Rows from a screen grounding dataset
━━━━━━━━━━━━━━━━━━━━━━━━━━━━━━
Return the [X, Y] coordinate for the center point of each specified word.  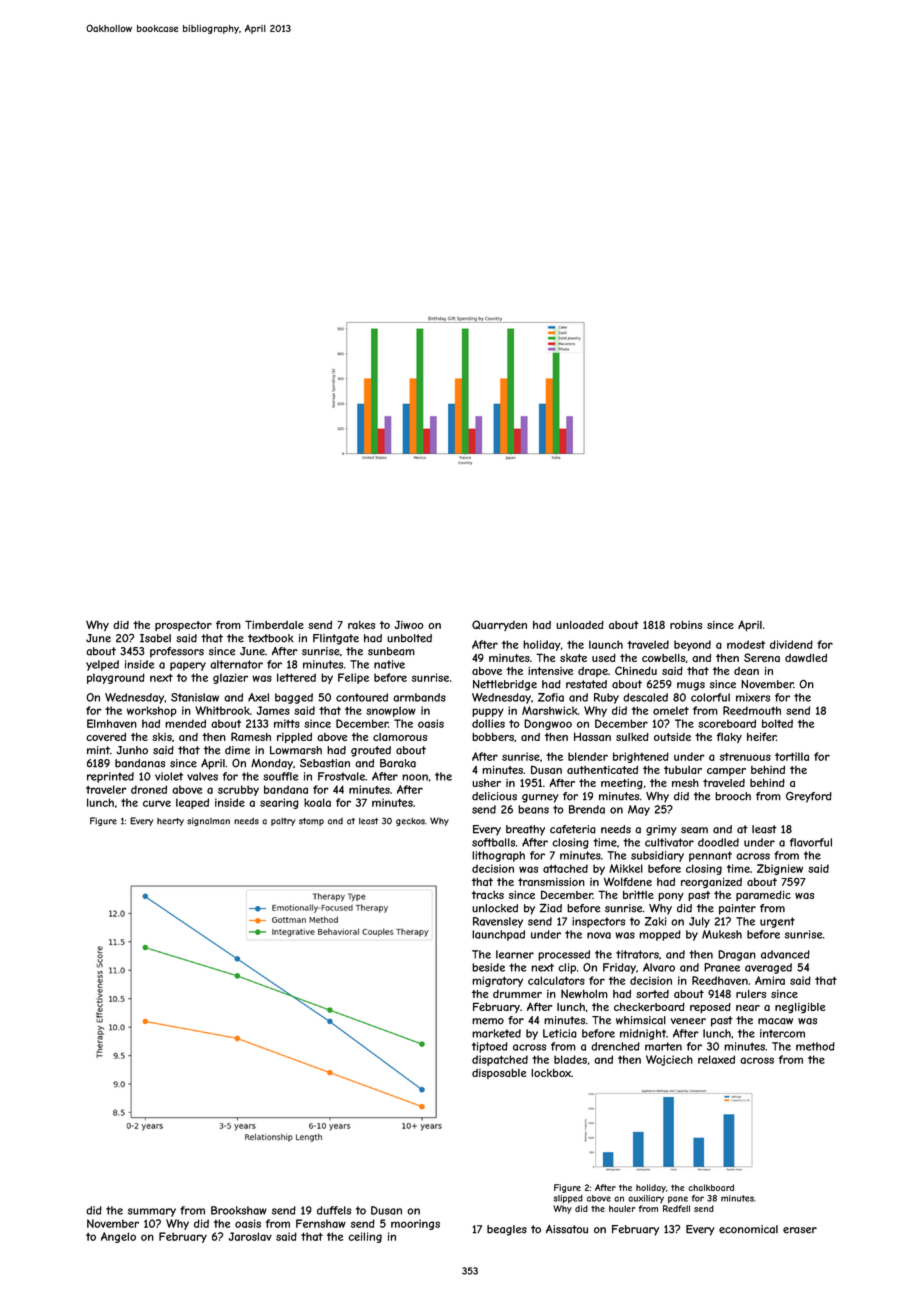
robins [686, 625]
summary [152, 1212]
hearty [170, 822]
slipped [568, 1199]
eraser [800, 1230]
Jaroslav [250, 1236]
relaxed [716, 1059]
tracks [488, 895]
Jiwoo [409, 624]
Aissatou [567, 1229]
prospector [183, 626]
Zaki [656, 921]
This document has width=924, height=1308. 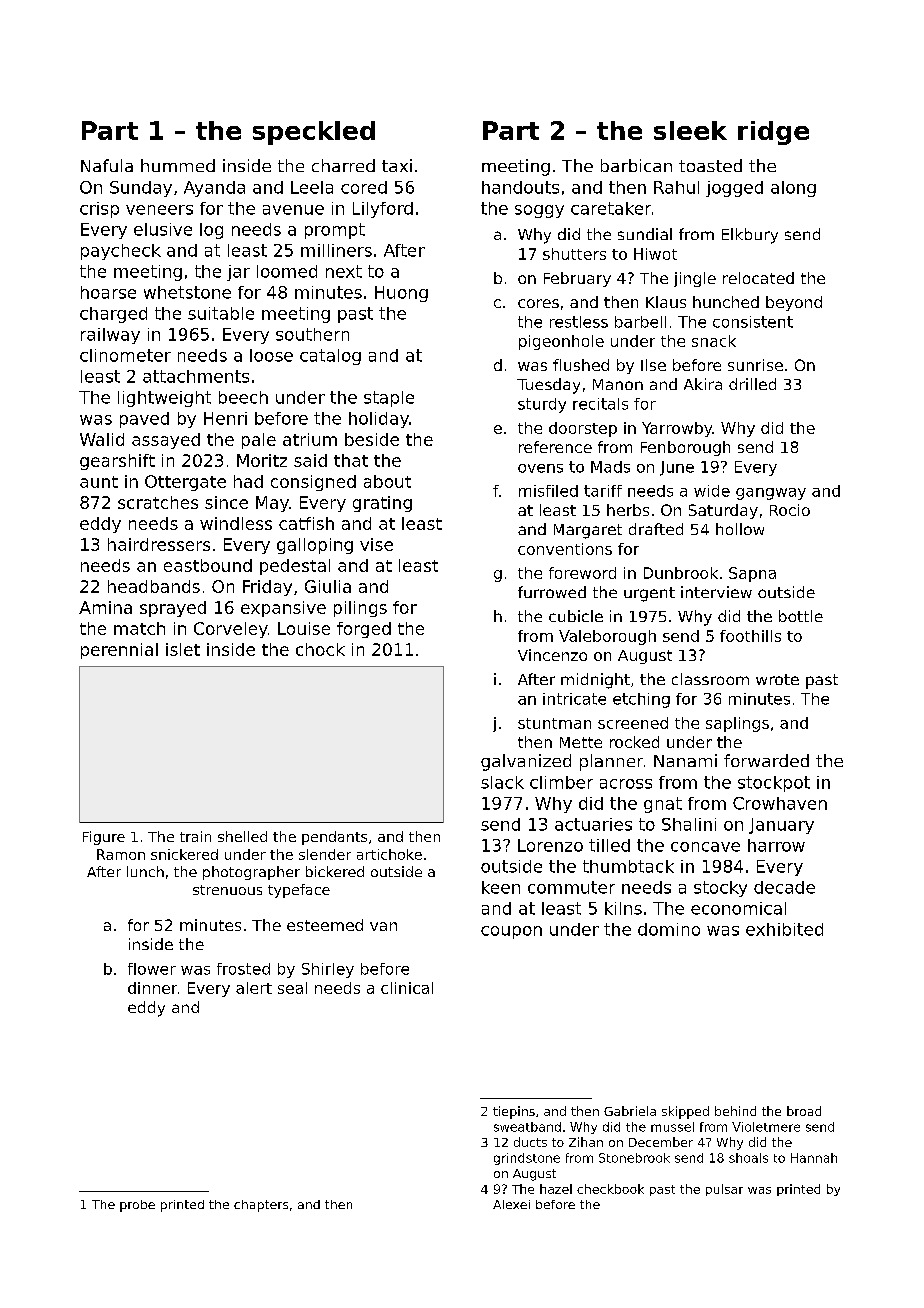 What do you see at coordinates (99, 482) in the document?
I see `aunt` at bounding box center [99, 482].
━━━━━━━━━━━━━━━━━━━━━━━━━━━━━━
Copy the rows verbatim from the very beginning up to and including the line that contains "Zaki [656, 921]". Omit the pictures.

__Reply__
Return the [X, Y] coordinate for the center point of each specified word.  
robins [686, 625]
summary [152, 1212]
hearty [170, 822]
slipped [568, 1199]
eraser [800, 1230]
Jaroslav [250, 1236]
relaxed [716, 1059]
tracks [488, 895]
Jiwoo [409, 624]
Aissatou [567, 1229]
prospector [183, 626]
Zaki [656, 921]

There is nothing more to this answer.